Going down the data below, set down exactly the line with "to (469 352)" and each line after it through the line with "- Schüssel (schwarz) (243 308)"; no other lines.

[DATA SHOWN — start]

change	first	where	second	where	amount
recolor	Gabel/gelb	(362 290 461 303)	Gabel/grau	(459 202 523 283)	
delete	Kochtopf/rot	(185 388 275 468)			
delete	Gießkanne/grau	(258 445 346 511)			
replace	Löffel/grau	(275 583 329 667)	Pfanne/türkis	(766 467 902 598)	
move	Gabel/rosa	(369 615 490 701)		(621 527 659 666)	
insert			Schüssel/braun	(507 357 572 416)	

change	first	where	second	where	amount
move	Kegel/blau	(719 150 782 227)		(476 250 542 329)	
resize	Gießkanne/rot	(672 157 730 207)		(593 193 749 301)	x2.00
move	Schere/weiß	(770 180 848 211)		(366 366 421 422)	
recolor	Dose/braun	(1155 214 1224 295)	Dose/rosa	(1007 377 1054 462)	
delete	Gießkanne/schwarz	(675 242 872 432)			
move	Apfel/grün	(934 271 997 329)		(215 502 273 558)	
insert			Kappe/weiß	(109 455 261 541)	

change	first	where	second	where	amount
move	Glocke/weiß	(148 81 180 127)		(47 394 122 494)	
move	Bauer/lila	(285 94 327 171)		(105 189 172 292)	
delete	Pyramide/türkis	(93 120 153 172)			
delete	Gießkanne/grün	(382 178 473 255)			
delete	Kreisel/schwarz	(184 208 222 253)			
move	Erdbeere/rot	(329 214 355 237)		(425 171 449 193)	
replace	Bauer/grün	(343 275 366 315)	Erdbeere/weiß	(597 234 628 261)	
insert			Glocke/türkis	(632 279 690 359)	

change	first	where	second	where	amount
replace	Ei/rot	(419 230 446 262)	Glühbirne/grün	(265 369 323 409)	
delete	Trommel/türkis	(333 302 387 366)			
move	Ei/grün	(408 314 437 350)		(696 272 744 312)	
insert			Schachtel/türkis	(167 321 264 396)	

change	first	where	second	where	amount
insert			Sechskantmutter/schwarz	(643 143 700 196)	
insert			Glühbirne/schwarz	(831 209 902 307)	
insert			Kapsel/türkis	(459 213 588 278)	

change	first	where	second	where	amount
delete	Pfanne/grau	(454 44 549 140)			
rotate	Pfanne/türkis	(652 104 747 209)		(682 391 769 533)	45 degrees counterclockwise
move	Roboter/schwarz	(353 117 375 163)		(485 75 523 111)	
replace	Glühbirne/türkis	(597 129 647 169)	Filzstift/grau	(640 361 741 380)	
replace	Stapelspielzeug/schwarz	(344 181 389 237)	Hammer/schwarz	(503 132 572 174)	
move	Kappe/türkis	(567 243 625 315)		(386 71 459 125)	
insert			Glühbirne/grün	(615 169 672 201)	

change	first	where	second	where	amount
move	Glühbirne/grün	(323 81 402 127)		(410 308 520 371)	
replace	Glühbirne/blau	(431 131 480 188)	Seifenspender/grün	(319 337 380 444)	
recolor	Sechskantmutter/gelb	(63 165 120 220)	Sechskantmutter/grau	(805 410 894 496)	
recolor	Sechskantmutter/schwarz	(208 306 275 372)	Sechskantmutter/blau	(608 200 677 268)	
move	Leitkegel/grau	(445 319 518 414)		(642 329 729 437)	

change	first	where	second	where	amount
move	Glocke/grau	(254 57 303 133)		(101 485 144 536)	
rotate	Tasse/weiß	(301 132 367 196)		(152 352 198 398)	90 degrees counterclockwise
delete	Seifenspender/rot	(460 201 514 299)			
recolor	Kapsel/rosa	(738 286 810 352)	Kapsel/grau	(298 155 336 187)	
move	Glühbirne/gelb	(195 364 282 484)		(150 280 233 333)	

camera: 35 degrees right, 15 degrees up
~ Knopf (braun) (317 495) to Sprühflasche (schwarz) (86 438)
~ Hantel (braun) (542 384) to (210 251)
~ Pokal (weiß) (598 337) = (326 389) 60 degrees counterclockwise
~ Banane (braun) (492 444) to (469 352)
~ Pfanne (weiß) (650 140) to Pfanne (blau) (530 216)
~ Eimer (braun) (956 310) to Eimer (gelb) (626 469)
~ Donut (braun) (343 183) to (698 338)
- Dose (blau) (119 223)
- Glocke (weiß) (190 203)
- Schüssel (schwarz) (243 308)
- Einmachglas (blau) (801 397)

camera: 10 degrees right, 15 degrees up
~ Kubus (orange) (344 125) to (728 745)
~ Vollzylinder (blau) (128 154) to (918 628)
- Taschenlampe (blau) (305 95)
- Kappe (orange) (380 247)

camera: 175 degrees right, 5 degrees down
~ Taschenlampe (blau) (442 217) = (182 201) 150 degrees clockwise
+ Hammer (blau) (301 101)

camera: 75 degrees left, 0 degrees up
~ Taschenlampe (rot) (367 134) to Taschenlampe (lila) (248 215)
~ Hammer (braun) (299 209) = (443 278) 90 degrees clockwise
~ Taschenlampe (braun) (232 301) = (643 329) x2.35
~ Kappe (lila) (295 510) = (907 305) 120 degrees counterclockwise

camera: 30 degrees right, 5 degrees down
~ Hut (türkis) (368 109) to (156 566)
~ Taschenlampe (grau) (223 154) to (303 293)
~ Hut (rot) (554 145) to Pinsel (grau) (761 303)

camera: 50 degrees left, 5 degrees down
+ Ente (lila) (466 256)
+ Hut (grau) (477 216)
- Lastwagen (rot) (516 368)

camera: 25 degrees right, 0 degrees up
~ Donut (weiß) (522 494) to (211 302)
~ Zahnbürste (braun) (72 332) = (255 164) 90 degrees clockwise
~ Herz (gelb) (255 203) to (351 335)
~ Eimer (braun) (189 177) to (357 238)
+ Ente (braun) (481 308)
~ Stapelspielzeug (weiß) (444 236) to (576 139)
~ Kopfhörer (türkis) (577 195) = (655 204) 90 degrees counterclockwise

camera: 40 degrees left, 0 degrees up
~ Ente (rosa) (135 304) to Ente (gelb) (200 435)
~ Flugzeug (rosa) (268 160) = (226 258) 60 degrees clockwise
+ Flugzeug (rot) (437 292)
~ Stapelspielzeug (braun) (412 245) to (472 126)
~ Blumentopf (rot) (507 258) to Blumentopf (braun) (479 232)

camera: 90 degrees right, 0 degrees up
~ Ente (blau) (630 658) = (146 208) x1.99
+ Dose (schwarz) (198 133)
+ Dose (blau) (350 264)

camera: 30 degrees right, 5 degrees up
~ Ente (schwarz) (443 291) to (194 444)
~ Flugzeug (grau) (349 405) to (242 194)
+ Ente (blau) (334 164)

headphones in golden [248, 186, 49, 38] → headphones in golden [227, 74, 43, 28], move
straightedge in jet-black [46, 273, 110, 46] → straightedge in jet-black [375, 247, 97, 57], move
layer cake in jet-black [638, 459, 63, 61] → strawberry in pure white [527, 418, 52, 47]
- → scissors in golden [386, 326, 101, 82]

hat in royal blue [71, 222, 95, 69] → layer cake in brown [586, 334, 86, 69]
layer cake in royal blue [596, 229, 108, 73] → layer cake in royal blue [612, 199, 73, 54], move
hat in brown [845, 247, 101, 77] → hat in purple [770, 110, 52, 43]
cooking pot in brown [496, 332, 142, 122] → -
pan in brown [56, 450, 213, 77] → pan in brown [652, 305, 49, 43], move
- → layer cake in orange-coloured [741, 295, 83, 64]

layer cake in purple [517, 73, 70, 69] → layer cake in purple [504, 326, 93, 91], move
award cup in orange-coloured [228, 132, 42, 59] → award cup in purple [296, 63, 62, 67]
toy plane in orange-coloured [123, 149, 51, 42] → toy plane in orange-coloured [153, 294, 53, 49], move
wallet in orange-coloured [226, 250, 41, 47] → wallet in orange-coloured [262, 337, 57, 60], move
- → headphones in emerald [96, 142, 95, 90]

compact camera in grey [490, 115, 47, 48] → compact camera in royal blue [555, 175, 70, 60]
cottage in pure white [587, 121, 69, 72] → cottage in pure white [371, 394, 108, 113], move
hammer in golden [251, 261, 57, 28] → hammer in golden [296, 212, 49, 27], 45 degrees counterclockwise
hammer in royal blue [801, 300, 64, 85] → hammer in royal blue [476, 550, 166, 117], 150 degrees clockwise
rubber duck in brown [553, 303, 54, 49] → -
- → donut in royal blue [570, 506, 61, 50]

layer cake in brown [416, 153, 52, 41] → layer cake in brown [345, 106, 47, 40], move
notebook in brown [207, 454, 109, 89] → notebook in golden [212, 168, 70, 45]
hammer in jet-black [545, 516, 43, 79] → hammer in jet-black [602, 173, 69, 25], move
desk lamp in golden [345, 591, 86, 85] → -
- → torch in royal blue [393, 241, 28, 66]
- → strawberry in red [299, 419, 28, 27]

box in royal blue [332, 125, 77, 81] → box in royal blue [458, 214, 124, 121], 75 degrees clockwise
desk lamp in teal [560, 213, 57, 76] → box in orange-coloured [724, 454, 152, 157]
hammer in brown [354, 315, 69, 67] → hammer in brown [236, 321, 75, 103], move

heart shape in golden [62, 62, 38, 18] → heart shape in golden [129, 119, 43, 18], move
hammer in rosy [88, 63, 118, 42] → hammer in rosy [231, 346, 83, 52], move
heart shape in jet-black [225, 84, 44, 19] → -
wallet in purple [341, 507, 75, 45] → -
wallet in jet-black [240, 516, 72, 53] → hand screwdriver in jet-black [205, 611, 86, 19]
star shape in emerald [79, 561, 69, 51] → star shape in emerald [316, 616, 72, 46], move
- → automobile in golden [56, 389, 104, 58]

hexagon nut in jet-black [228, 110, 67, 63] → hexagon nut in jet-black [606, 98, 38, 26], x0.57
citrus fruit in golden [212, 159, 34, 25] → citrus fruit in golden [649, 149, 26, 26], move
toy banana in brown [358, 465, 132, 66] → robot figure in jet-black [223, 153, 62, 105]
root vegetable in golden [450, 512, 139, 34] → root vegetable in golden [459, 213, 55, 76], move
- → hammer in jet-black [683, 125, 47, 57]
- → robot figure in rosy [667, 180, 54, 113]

[DATA SHOWN — finish]

• **SOLUTION FOR THIS EXERCISE**:
~ Banane (braun) (492 444) to (469 352)
~ Pfanne (weiß) (650 140) to Pfanne (blau) (530 216)
~ Eimer (braun) (956 310) to Eimer (gelb) (626 469)
~ Donut (braun) (343 183) to (698 338)
- Dose (blau) (119 223)
- Glocke (weiß) (190 203)
- Schüssel (schwarz) (243 308)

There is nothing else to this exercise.